### WHAT YOU NEED TO DO
Please filter the entries and return only the lines that include "degrees".

[Spatial reasoning data]
------------------------------------

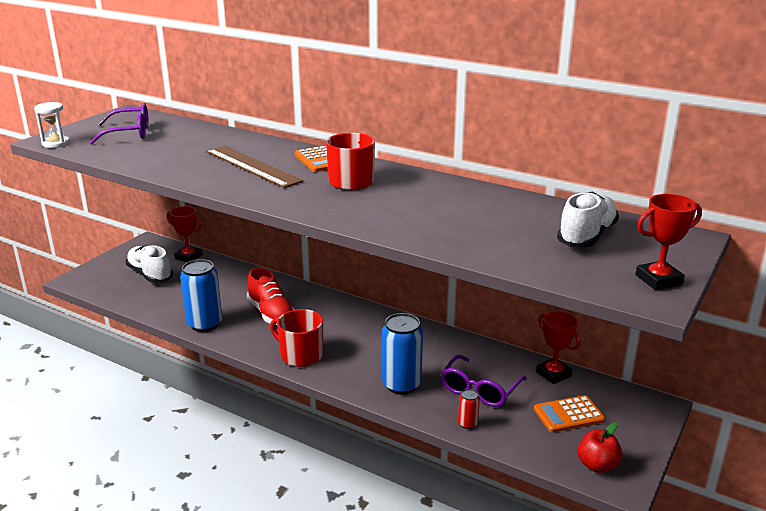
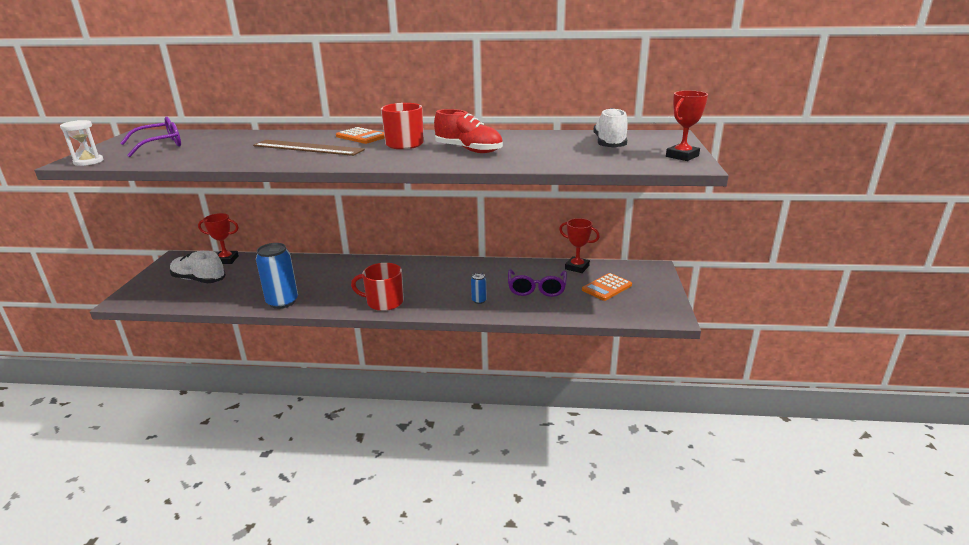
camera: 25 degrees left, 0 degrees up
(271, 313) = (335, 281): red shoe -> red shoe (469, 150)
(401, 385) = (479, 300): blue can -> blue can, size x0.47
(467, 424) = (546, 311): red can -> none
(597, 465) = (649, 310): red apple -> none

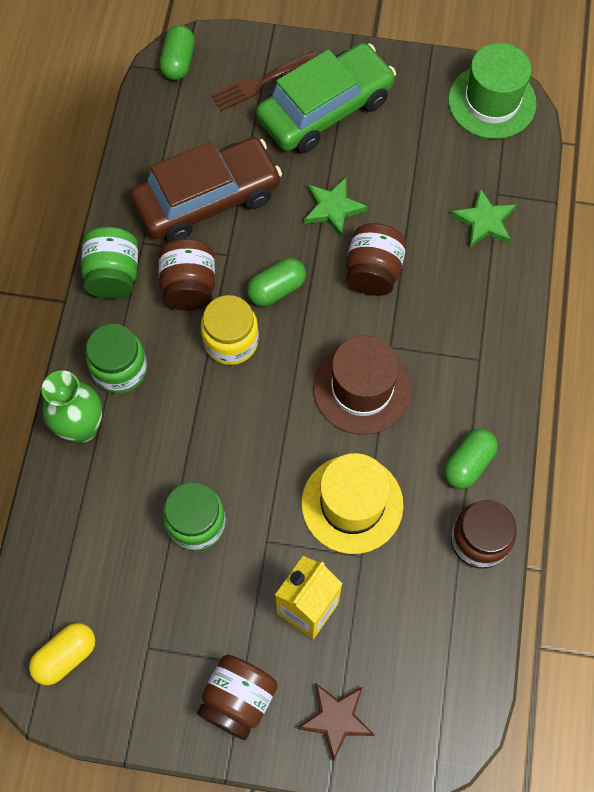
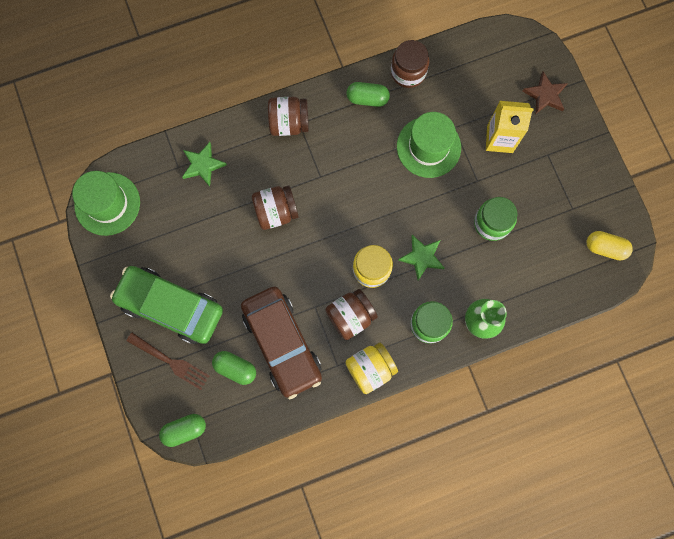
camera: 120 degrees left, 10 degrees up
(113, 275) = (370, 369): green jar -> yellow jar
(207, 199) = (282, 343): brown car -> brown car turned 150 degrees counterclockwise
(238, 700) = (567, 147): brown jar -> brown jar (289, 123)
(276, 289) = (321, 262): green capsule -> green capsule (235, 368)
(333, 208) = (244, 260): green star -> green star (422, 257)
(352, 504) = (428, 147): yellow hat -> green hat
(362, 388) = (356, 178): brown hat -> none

------------------------------------

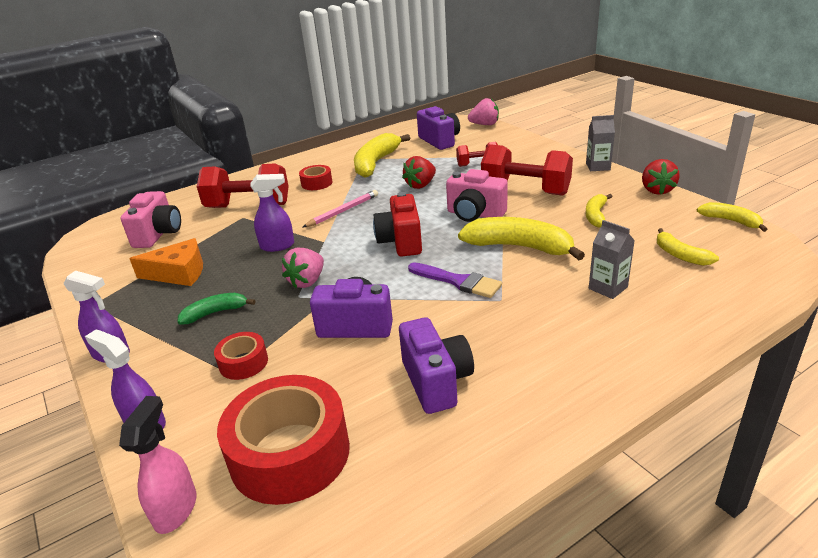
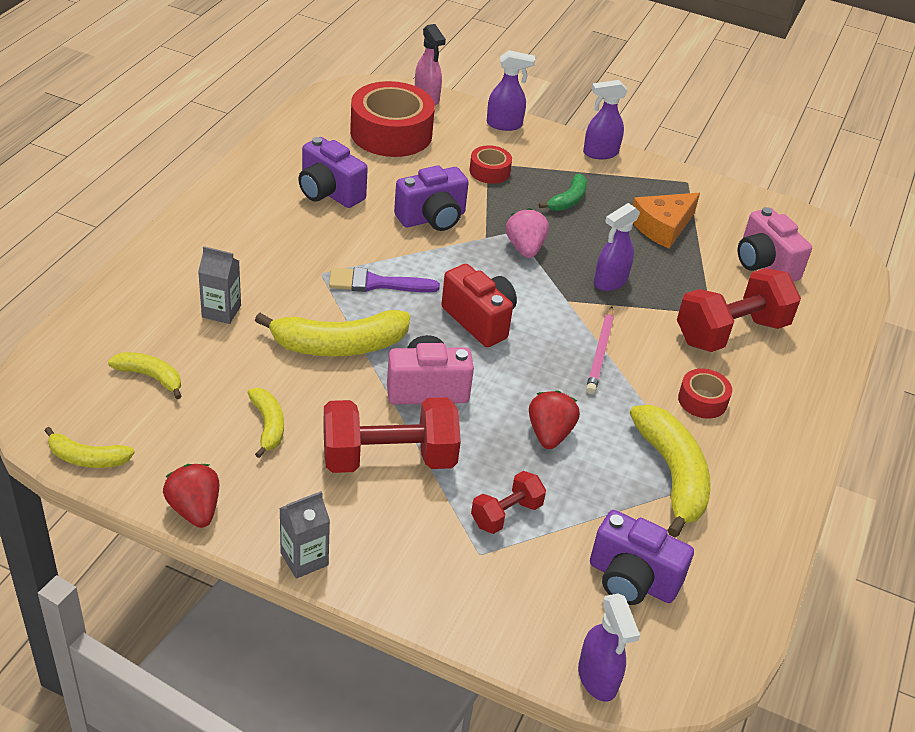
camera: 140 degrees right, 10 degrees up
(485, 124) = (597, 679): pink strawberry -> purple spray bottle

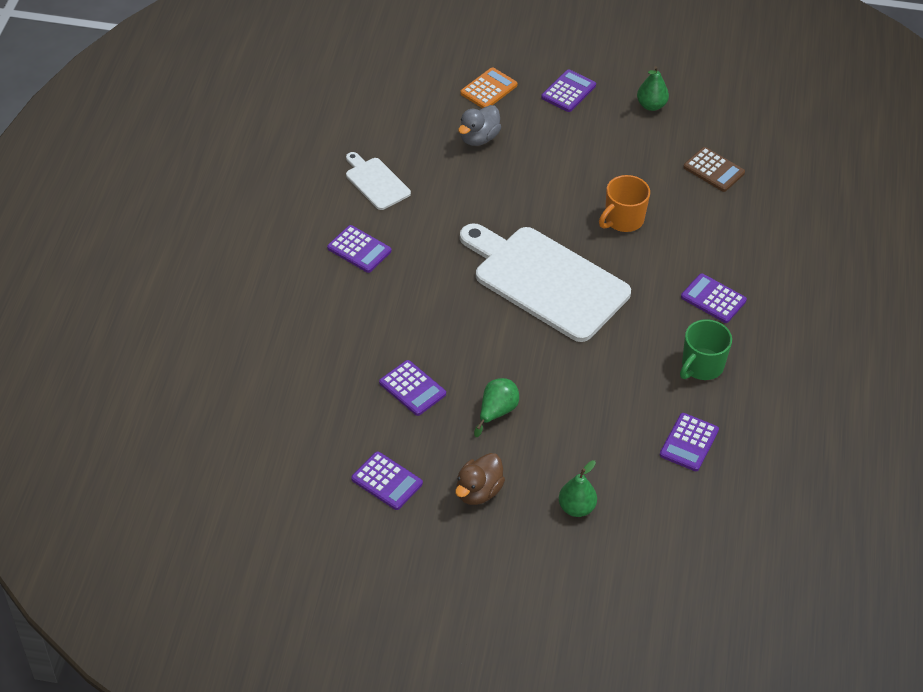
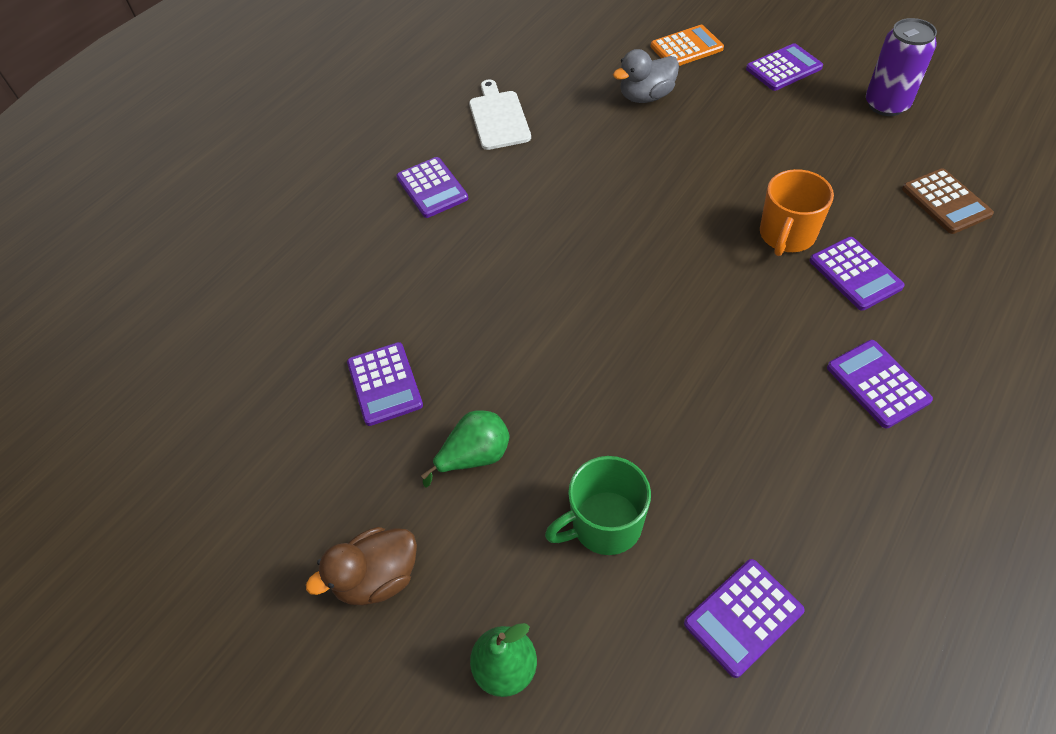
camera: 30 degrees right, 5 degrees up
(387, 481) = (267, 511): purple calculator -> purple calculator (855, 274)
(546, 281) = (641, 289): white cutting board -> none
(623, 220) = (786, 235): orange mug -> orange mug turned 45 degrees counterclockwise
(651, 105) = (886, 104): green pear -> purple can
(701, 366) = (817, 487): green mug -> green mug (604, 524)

------------------------------------

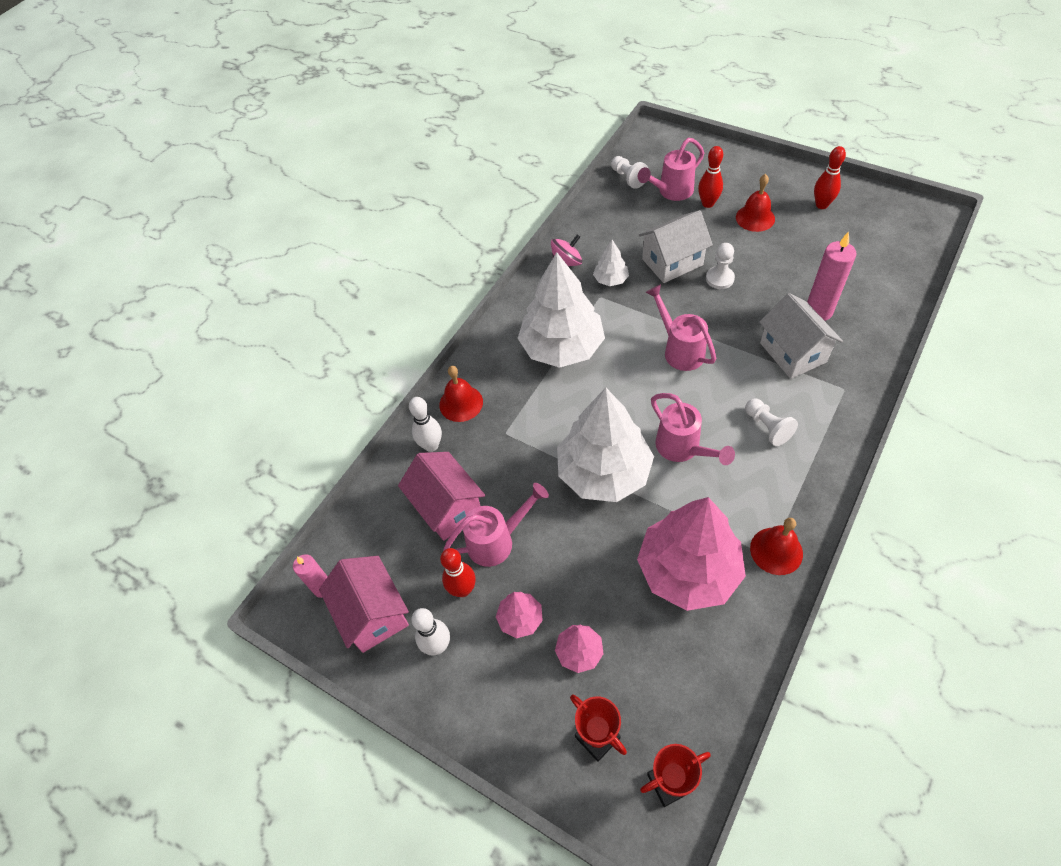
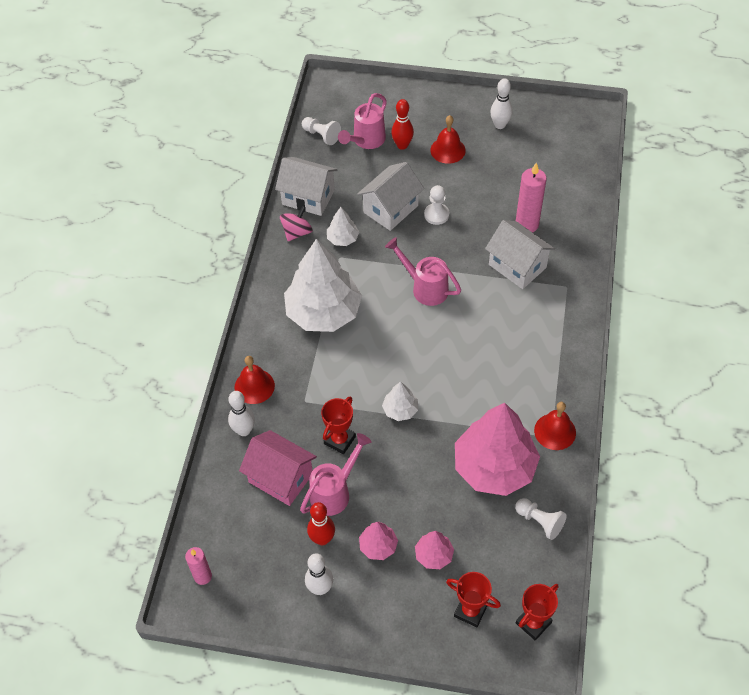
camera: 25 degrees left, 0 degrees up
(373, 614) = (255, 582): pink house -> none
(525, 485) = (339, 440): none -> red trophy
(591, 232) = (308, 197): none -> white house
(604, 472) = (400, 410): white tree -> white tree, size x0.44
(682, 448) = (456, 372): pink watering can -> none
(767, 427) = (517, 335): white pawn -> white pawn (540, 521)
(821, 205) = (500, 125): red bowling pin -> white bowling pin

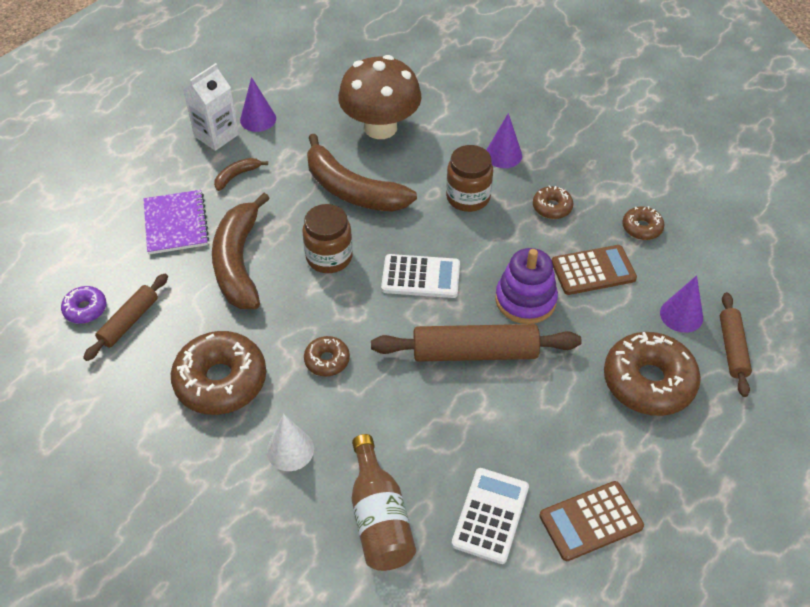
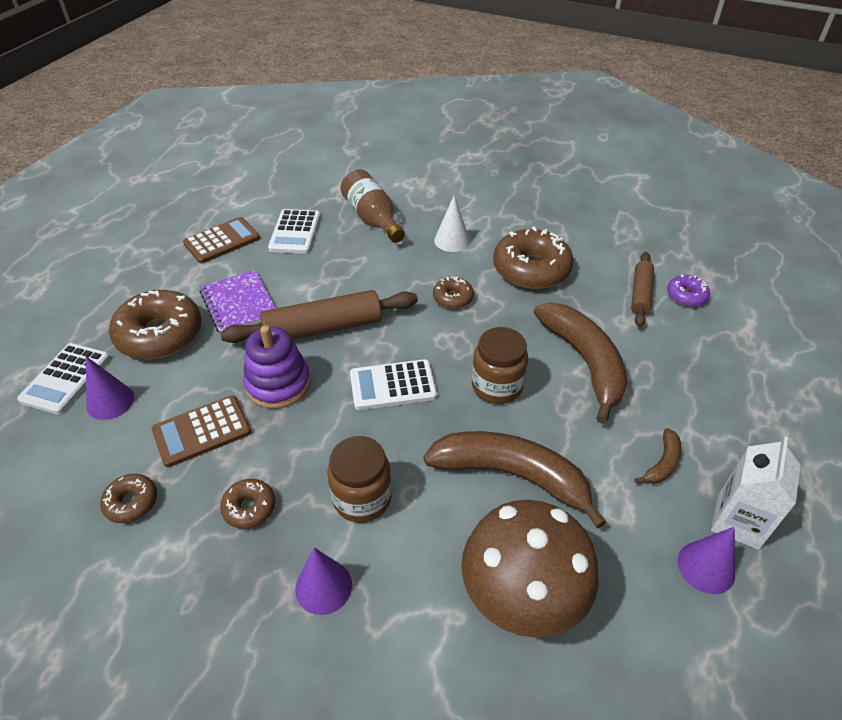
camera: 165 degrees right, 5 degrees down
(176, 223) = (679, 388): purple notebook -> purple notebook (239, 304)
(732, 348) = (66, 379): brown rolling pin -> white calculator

------------------------------------

### WRITTEN SOLUTION
camera: 25 degrees left, 0 degrees up
camera: 120 degrees left, 10 degrees up
(207, 199) = (282, 343): brown car -> brown car turned 150 degrees counterclockwise
camera: 140 degrees right, 10 degrees up
camera: 30 degrees right, 5 degrees up
(623, 220) = (786, 235): orange mug -> orange mug turned 45 degrees counterclockwise
camera: 25 degrees left, 0 degrees up
camera: 165 degrees right, 5 degrees down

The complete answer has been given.